### [Exercise prompt]
Repeat the listing in full, word for word.
*** Opening Information provided ***
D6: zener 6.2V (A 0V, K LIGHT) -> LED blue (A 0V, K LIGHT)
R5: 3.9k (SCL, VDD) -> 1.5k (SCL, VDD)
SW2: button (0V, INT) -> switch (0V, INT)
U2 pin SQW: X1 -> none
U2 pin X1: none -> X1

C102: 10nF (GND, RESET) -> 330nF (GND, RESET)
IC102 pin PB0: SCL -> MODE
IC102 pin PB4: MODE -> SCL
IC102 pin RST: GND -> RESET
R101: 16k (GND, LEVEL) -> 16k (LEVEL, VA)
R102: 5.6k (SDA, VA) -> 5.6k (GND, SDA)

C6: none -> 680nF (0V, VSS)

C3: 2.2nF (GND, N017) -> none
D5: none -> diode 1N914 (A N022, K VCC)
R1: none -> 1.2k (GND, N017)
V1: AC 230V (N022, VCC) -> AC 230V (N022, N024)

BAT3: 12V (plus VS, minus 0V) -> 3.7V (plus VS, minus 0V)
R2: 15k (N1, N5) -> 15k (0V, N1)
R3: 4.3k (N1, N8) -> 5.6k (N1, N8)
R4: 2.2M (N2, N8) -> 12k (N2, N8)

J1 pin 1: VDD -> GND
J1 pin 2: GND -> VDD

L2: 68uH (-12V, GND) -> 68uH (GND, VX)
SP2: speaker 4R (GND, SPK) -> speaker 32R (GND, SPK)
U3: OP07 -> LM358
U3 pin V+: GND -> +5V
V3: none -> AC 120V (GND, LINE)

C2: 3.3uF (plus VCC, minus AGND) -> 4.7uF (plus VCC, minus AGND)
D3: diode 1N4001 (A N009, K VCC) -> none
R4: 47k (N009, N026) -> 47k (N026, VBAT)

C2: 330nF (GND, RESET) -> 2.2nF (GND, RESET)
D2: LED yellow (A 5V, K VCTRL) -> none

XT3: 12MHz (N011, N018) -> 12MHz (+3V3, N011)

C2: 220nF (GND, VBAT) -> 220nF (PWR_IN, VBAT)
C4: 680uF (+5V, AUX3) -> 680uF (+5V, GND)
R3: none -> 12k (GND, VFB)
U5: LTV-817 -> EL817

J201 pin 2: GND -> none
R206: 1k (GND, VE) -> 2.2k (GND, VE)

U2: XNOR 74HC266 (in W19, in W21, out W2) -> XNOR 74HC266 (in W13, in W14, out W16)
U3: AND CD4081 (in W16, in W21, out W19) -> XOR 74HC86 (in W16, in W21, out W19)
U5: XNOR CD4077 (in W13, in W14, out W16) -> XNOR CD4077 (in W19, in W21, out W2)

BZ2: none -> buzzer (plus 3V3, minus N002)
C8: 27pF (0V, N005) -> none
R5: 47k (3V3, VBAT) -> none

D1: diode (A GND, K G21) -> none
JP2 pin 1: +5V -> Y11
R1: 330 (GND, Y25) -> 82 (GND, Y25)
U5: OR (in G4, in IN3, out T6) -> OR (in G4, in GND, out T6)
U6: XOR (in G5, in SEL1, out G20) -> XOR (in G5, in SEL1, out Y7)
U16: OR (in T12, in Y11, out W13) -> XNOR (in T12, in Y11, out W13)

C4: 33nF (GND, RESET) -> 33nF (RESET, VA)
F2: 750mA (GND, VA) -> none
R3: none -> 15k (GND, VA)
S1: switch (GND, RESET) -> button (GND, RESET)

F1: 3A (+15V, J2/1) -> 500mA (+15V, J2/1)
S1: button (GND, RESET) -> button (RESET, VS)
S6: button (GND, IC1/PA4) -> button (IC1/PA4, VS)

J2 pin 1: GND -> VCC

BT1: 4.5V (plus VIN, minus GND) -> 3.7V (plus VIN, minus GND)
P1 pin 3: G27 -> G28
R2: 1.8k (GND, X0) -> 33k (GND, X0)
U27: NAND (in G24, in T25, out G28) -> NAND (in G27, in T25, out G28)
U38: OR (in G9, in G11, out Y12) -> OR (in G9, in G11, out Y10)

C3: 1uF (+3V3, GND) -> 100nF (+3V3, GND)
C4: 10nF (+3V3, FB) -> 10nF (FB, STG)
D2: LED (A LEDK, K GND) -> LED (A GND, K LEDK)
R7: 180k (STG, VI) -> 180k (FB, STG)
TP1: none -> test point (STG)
*** Closing Information provided ***
### [Task output]
D6: zener 6.2V (A 0V, K LIGHT) -> LED blue (A 0V, K LIGHT)
R5: 3.9k (SCL, VDD) -> 1.5k (SCL, VDD)
SW2: button (0V, INT) -> switch (0V, INT)
U2 pin SQW: X1 -> none
U2 pin X1: none -> X1

C102: 10nF (GND, RESET) -> 330nF (GND, RESET)
IC102 pin PB0: SCL -> MODE
IC102 pin PB4: MODE -> SCL
IC102 pin RST: GND -> RESET
R101: 16k (GND, LEVEL) -> 16k (LEVEL, VA)
R102: 5.6k (SDA, VA) -> 5.6k (GND, SDA)

C6: none -> 680nF (0V, VSS)

C3: 2.2nF (GND, N017) -> none
D5: none -> diode 1N914 (A N022, K VCC)
R1: none -> 1.2k (GND, N017)
V1: AC 230V (N022, VCC) -> AC 230V (N022, N024)

BAT3: 12V (plus VS, minus 0V) -> 3.7V (plus VS, minus 0V)
R2: 15k (N1, N5) -> 15k (0V, N1)
R3: 4.3k (N1, N8) -> 5.6k (N1, N8)
R4: 2.2M (N2, N8) -> 12k (N2, N8)

J1 pin 1: VDD -> GND
J1 pin 2: GND -> VDD

L2: 68uH (-12V, GND) -> 68uH (GND, VX)
SP2: speaker 4R (GND, SPK) -> speaker 32R (GND, SPK)
U3: OP07 -> LM358
U3 pin V+: GND -> +5V
V3: none -> AC 120V (GND, LINE)

C2: 3.3uF (plus VCC, minus AGND) -> 4.7uF (plus VCC, minus AGND)
D3: diode 1N4001 (A N009, K VCC) -> none
R4: 47k (N009, N026) -> 47k (N026, VBAT)

C2: 330nF (GND, RESET) -> 2.2nF (GND, RESET)
D2: LED yellow (A 5V, K VCTRL) -> none

XT3: 12MHz (N011, N018) -> 12MHz (+3V3, N011)

C2: 220nF (GND, VBAT) -> 220nF (PWR_IN, VBAT)
C4: 680uF (+5V, AUX3) -> 680uF (+5V, GND)
R3: none -> 12k (GND, VFB)
U5: LTV-817 -> EL817

J201 pin 2: GND -> none
R206: 1k (GND, VE) -> 2.2k (GND, VE)

U2: XNOR 74HC266 (in W19, in W21, out W2) -> XNOR 74HC266 (in W13, in W14, out W16)
U3: AND CD4081 (in W16, in W21, out W19) -> XOR 74HC86 (in W16, in W21, out W19)
U5: XNOR CD4077 (in W13, in W14, out W16) -> XNOR CD4077 (in W19, in W21, out W2)

BZ2: none -> buzzer (plus 3V3, minus N002)
C8: 27pF (0V, N005) -> none
R5: 47k (3V3, VBAT) -> none

D1: diode (A GND, K G21) -> none
JP2 pin 1: +5V -> Y11
R1: 330 (GND, Y25) -> 82 (GND, Y25)
U5: OR (in G4, in IN3, out T6) -> OR (in G4, in GND, out T6)
U6: XOR (in G5, in SEL1, out G20) -> XOR (in G5, in SEL1, out Y7)
U16: OR (in T12, in Y11, out W13) -> XNOR (in T12, in Y11, out W13)

C4: 33nF (GND, RESET) -> 33nF (RESET, VA)
F2: 750mA (GND, VA) -> none
R3: none -> 15k (GND, VA)
S1: switch (GND, RESET) -> button (GND, RESET)

F1: 3A (+15V, J2/1) -> 500mA (+15V, J2/1)
S1: button (GND, RESET) -> button (RESET, VS)
S6: button (GND, IC1/PA4) -> button (IC1/PA4, VS)

J2 pin 1: GND -> VCC

BT1: 4.5V (plus VIN, minus GND) -> 3.7V (plus VIN, minus GND)
P1 pin 3: G27 -> G28
R2: 1.8k (GND, X0) -> 33k (GND, X0)
U27: NAND (in G24, in T25, out G28) -> NAND (in G27, in T25, out G28)
U38: OR (in G9, in G11, out Y12) -> OR (in G9, in G11, out Y10)

C3: 1uF (+3V3, GND) -> 100nF (+3V3, GND)
C4: 10nF (+3V3, FB) -> 10nF (FB, STG)
D2: LED (A LEDK, K GND) -> LED (A GND, K LEDK)
R7: 180k (STG, VI) -> 180k (FB, STG)
TP1: none -> test point (STG)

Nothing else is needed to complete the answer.